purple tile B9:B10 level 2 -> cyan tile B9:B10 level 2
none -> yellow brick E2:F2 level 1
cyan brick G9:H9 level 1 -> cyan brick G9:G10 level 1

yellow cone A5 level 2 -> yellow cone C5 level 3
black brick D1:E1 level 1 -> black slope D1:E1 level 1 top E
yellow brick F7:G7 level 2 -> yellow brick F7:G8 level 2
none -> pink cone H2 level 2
+++
§ **PROBLEM TO WORK ON**: The material should be transcribed exactly, every line included.

§ **SOLUTION FOR THIS EXERCISE**:
purple tile B9:B10 level 2 -> cyan tile B9:B10 level 2
none -> yellow brick E2:F2 level 1
cyan brick G9:H9 level 1 -> cyan brick G9:G10 level 1

yellow cone A5 level 2 -> yellow cone C5 level 3
black brick D1:E1 level 1 -> black slope D1:E1 level 1 top E
yellow brick F7:G7 level 2 -> yellow brick F7:G8 level 2
none -> pink cone H2 level 2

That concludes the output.